Work out how many lines of the material below contain the string "kern", with case counting. Give only the number.

▶ _GIVEN RECORDS_:
□ □ □
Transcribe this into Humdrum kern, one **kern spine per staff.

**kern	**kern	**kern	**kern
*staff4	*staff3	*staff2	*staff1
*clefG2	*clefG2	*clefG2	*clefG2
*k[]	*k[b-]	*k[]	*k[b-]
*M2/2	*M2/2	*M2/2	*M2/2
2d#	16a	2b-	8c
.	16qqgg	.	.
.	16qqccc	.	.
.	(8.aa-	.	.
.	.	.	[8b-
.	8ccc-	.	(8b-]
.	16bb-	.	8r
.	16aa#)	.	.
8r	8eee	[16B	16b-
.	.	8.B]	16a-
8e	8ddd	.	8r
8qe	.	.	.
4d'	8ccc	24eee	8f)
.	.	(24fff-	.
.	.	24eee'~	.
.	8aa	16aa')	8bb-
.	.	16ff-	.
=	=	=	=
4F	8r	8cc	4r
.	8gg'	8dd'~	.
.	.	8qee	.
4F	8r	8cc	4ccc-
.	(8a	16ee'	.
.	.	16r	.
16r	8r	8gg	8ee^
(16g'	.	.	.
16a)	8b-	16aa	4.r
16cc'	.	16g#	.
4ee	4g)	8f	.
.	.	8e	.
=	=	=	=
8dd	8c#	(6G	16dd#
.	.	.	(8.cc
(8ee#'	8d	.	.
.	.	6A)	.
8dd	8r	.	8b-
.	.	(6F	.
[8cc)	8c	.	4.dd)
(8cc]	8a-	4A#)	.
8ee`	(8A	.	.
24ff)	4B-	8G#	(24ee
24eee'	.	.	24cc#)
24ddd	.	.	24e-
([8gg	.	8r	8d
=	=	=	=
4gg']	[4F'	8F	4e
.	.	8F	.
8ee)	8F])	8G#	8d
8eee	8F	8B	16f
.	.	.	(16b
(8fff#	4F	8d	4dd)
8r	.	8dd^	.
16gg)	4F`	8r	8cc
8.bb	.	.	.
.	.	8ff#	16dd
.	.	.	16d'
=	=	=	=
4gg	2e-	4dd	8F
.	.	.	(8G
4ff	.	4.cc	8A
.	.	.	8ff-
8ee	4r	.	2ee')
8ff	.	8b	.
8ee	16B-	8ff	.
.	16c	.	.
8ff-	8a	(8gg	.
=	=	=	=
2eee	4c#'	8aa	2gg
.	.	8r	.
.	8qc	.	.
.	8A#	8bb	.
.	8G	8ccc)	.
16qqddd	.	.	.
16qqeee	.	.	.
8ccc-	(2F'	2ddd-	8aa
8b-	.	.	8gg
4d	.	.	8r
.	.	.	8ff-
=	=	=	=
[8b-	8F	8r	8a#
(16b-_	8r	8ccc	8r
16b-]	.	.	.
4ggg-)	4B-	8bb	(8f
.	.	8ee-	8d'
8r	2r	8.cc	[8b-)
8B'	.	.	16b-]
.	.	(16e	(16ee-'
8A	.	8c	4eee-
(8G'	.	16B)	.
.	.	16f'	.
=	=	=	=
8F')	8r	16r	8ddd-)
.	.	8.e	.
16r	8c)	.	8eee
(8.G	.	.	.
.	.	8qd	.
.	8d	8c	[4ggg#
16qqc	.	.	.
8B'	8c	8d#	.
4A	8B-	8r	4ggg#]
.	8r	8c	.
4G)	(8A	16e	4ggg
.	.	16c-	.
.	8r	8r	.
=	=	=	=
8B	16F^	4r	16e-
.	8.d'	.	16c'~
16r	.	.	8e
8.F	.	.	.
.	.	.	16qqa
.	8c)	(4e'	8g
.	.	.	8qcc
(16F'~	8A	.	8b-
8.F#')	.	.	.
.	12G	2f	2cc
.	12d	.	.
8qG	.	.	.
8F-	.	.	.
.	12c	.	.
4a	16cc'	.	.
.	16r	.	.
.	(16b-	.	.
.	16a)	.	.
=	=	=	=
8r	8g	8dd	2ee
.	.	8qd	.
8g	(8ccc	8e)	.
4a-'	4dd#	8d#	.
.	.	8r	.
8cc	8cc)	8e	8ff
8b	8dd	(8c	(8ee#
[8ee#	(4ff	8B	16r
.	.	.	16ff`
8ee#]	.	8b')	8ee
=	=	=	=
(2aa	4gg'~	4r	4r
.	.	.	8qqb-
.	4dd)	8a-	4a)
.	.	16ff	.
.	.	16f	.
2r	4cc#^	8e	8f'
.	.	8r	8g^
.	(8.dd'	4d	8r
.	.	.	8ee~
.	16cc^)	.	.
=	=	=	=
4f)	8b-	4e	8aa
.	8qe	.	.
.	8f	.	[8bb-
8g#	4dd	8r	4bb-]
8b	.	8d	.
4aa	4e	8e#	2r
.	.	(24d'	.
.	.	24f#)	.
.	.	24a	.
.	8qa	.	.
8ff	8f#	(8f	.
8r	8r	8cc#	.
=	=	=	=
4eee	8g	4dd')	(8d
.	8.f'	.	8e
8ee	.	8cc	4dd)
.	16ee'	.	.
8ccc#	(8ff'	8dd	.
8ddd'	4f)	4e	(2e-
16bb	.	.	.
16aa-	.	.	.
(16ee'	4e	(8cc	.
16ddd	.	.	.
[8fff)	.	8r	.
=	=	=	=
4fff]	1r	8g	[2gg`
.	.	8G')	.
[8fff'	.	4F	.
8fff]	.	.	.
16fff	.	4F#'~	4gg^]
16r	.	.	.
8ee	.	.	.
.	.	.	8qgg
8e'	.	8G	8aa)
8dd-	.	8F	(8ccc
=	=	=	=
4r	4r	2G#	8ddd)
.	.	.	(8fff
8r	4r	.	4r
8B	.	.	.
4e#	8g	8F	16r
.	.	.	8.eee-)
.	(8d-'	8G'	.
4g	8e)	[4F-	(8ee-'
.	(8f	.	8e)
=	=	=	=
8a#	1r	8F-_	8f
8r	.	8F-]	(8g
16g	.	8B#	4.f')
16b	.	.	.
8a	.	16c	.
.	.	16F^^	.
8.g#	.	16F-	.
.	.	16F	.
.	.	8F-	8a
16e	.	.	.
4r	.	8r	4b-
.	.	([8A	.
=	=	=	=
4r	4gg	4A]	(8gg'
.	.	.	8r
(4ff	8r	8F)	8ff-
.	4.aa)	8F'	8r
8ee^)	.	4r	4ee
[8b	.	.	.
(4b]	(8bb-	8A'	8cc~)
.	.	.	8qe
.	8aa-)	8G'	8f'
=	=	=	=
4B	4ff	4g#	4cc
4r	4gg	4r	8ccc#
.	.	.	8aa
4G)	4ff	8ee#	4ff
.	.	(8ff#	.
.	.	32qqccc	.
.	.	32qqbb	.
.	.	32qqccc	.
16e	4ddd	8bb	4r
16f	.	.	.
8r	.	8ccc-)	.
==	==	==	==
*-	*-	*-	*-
□ □ □
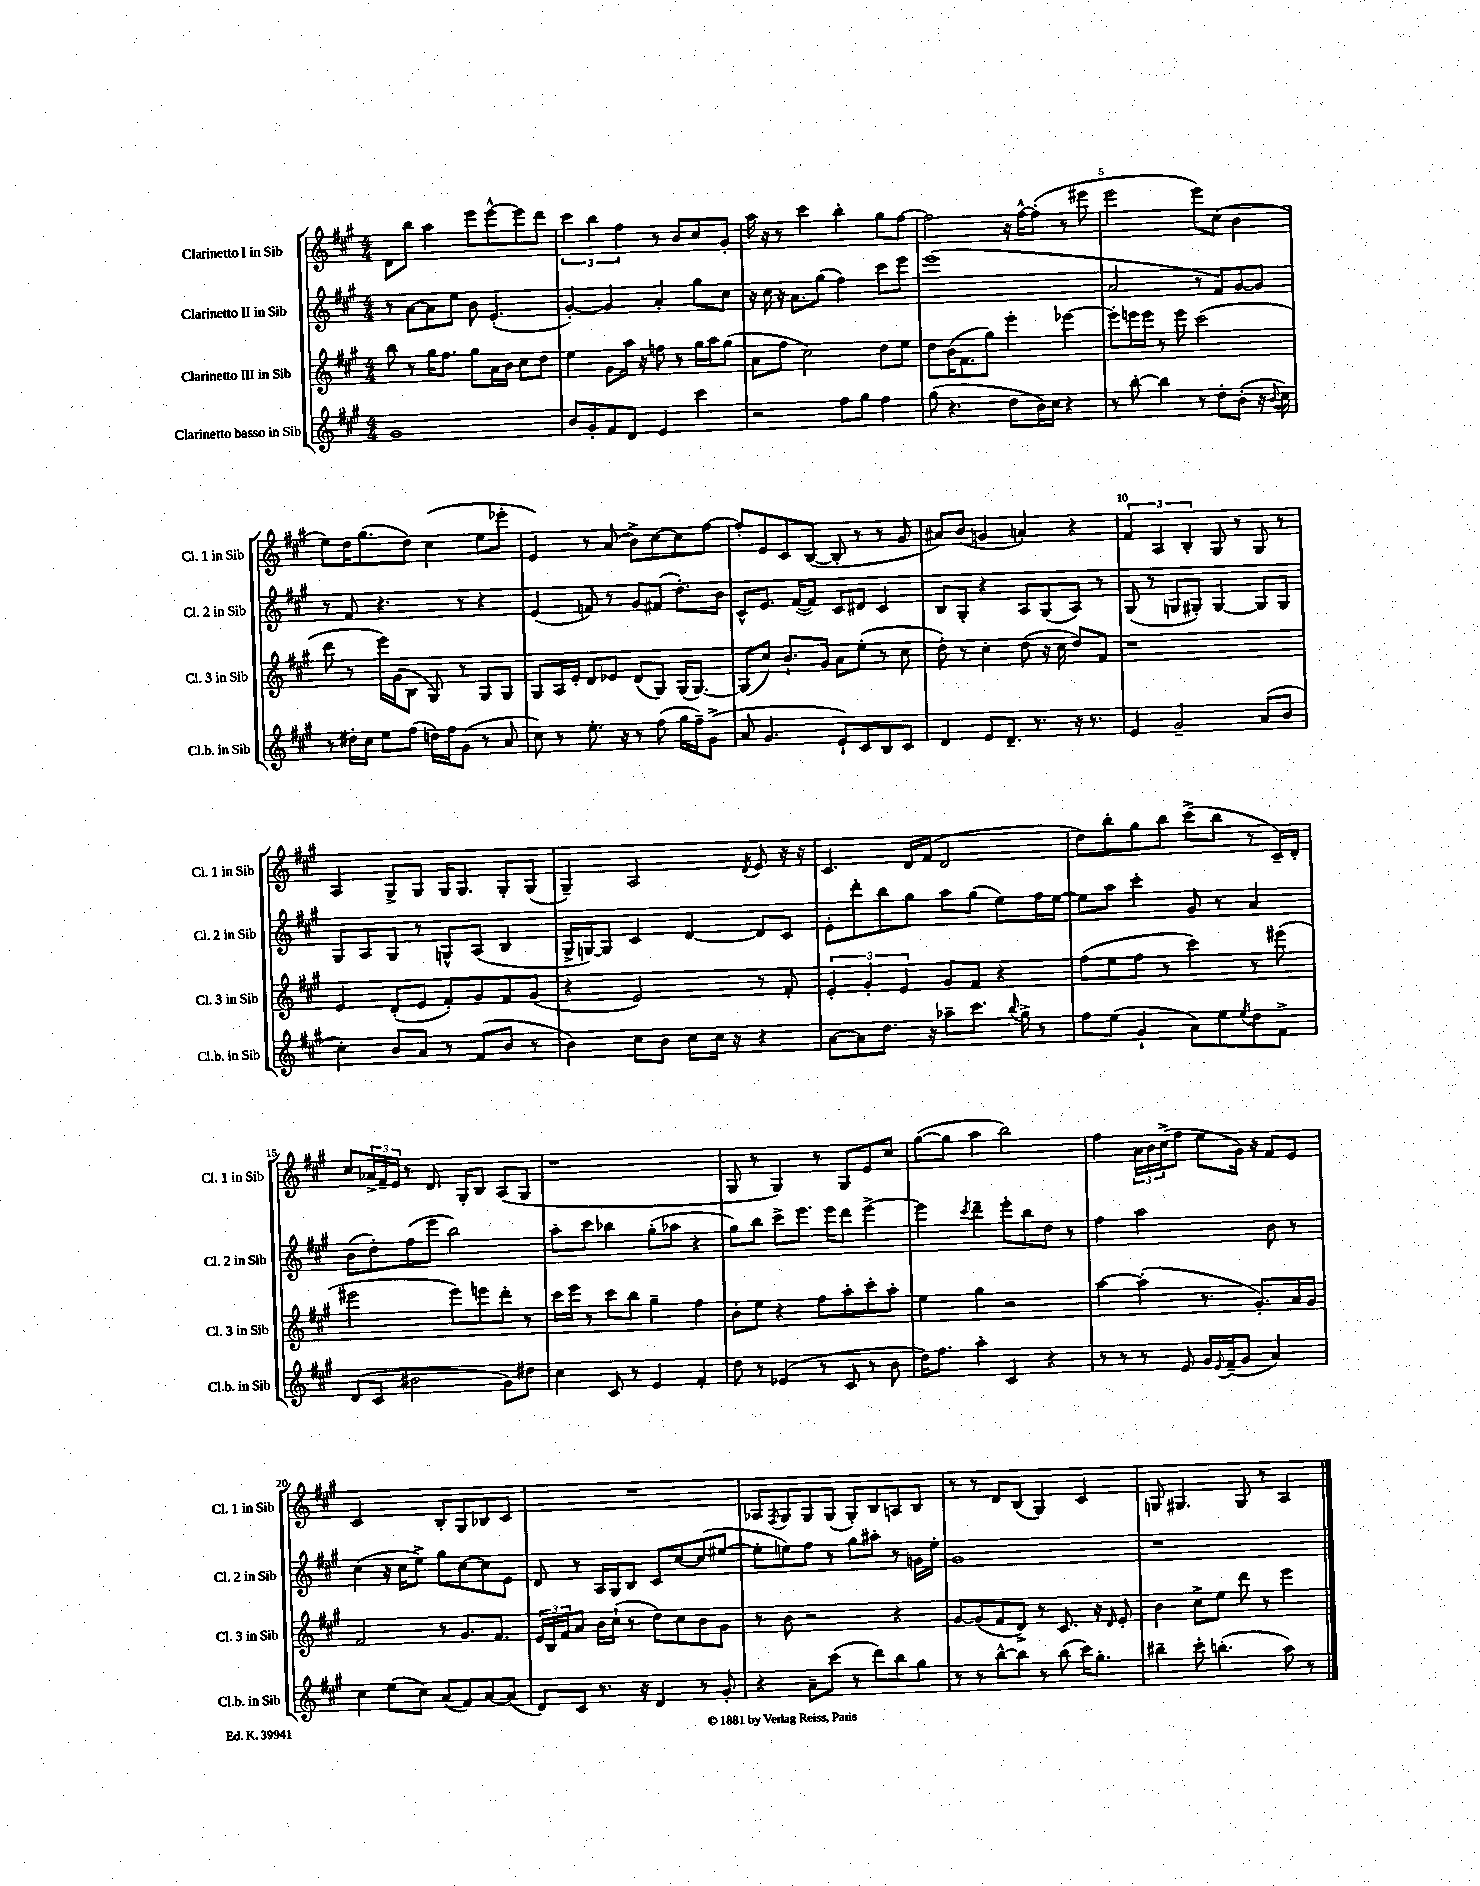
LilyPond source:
□ □ □
▶ _SOLUTION TO THE EXERCISE_:
2